--- Record excerpts Enclosed Below ---
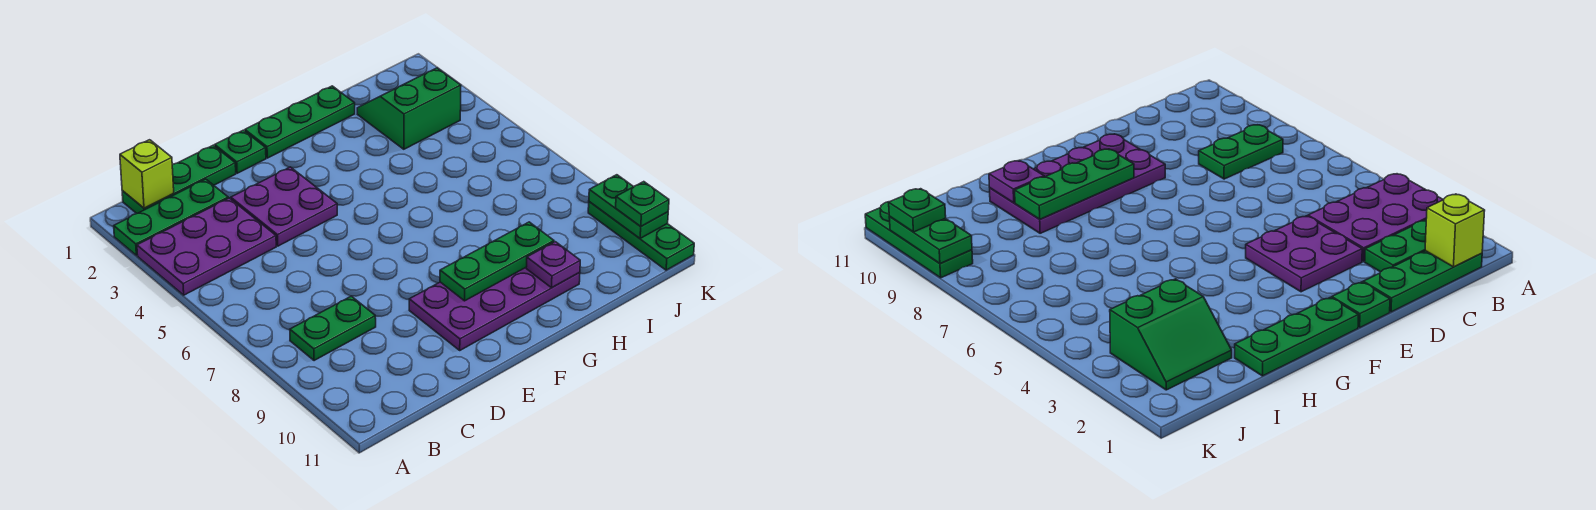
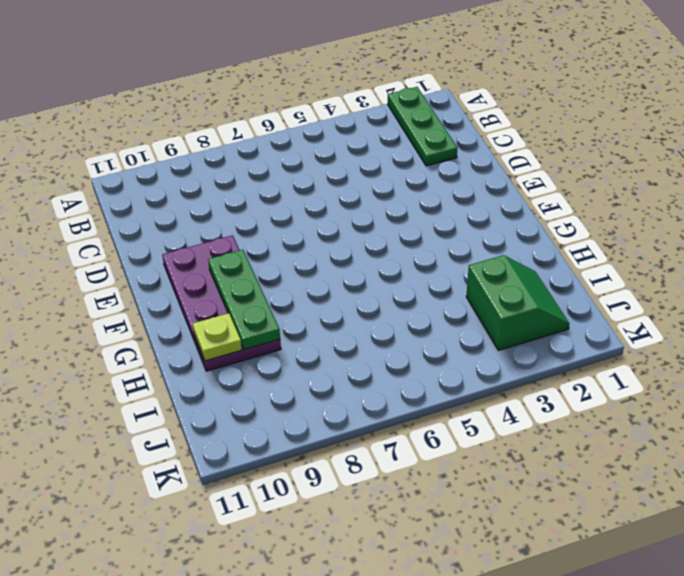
lime plate H10 level 2 -> purple plate H10 level 2
none -> purple plate A3:C4 level 1
none -> green plate B1:D1 level 1
none -> green plate B8:C8 level 1

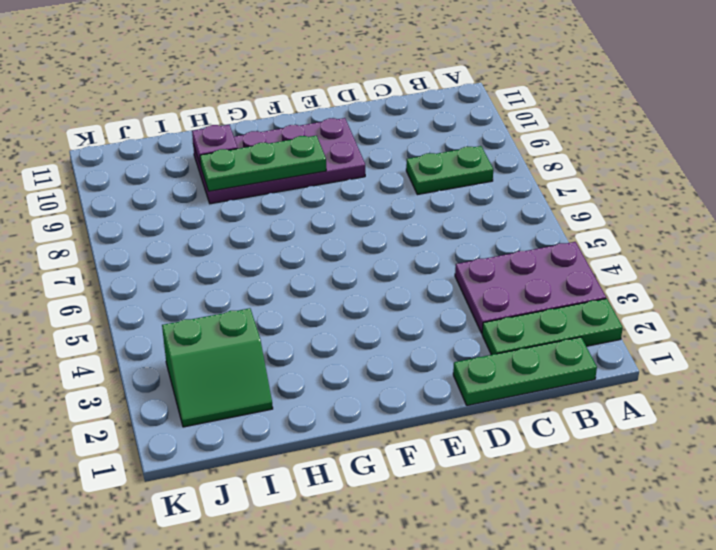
none -> purple plate D3:E4 level 1
none -> green plate E1 level 1
none -> green plate F1:H1 level 1

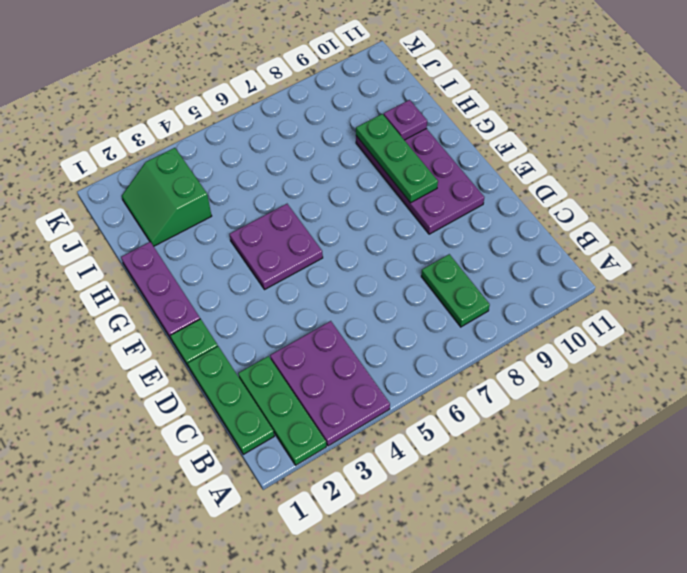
purple plate F1:H1 level 1 -> green plate F1:H1 level 1
purple plate F4:G5 level 1 -> purple plate D3:E4 level 1
none -> green plate K9:K11 level 1
none -> lime brick B1 level 2
none -> green plate K9:K10 level 2

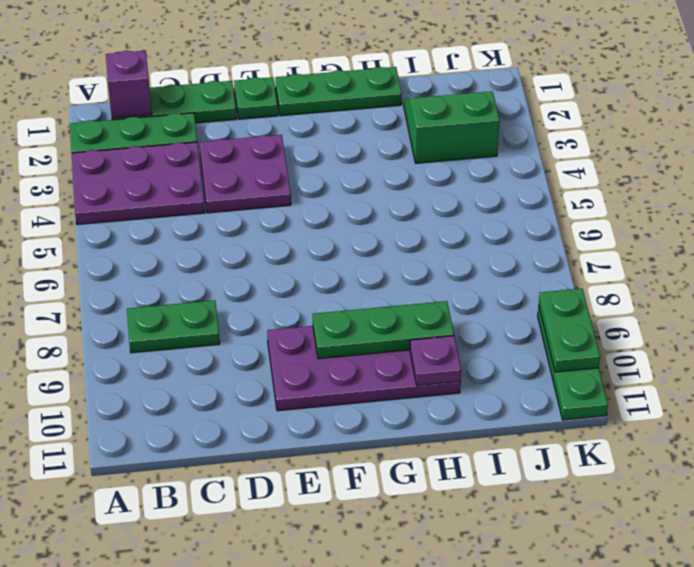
purple brick B1 level 2 -> lime brick B1 level 2
none -> green plate K10 level 3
--- End of Enclosed Record excerpts ---
**What needs to be done**
A single figure is required: how many lines above contain the word "green".

**Response area**
8